▶ Problem details
The copy you produce must hold every record exactly, and none of the images.

▶ Raw data
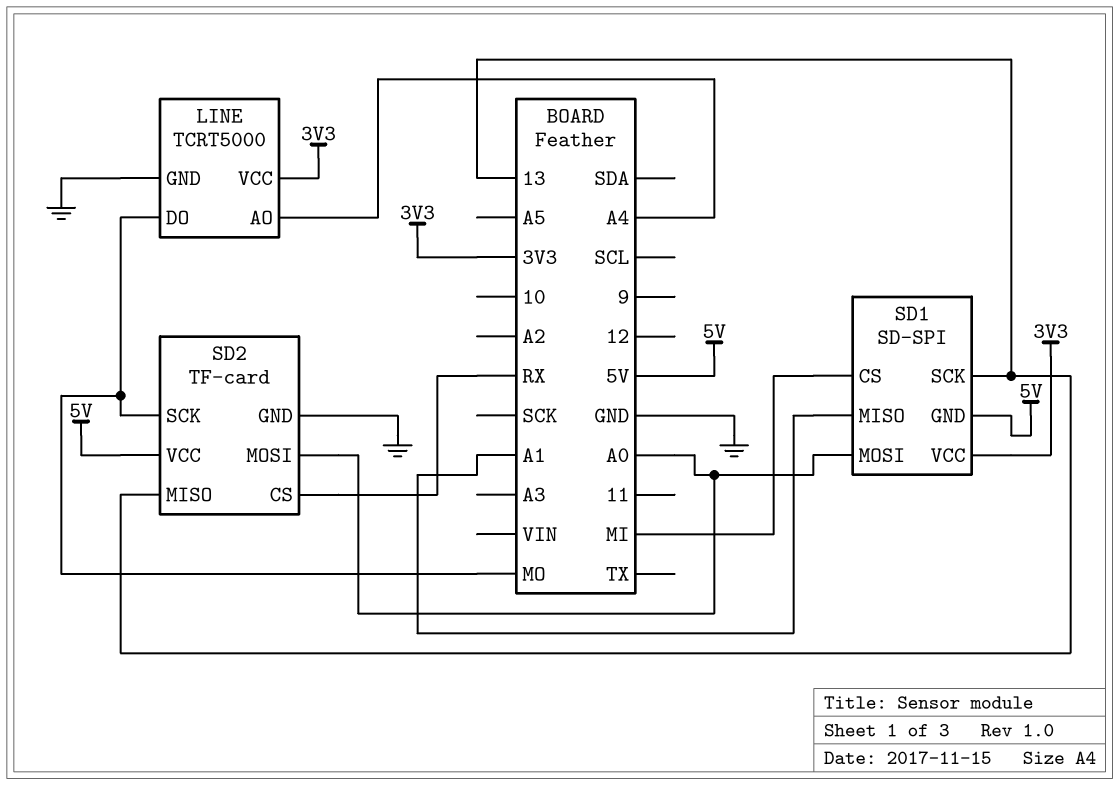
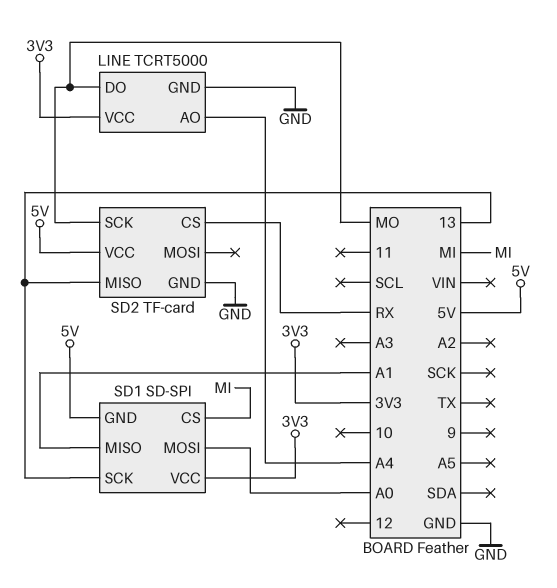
SD2 pin MOSI: A0 -> none

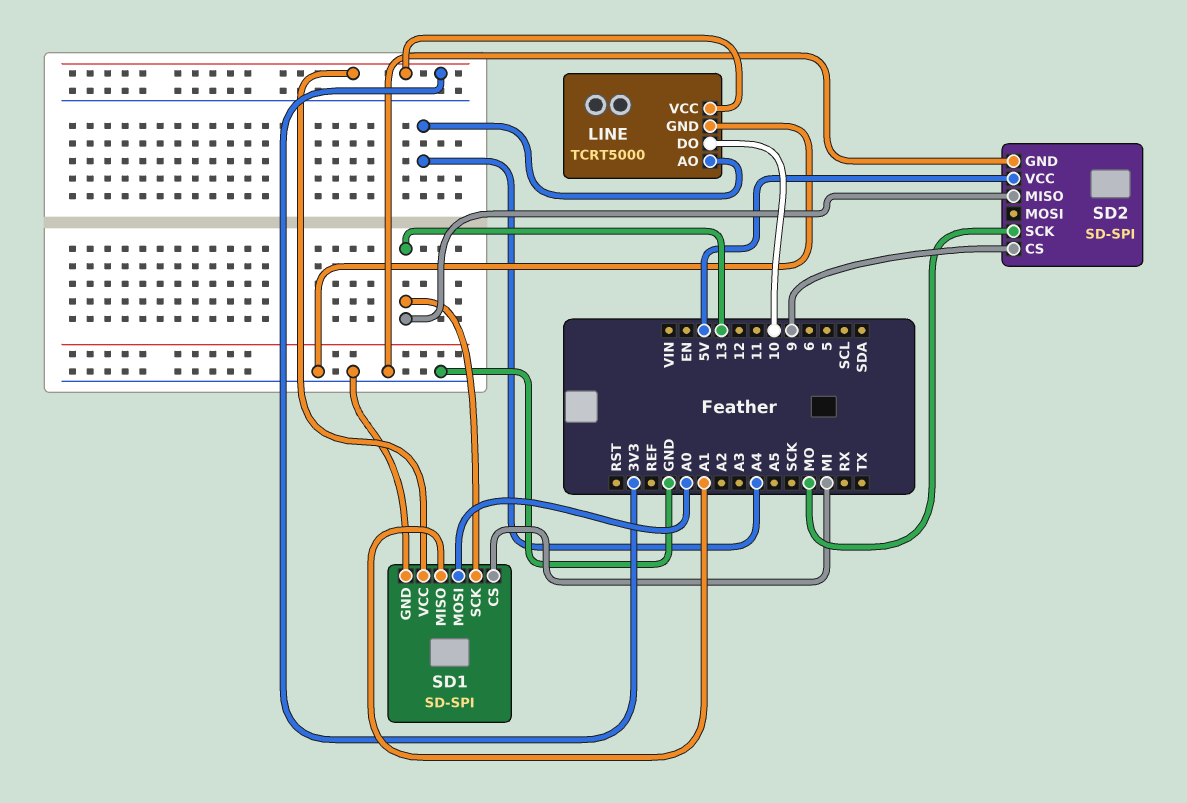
LINE pin DO: MO -> 10
SD1 pin GND: 5V -> GND
SD2: TF-card -> SD-SPI
SD2 pin CS: RX -> 9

▶ Your response
SD2 pin MOSI: A0 -> none

LINE pin DO: MO -> 10
SD1 pin GND: 5V -> GND
SD2: TF-card -> SD-SPI
SD2 pin CS: RX -> 9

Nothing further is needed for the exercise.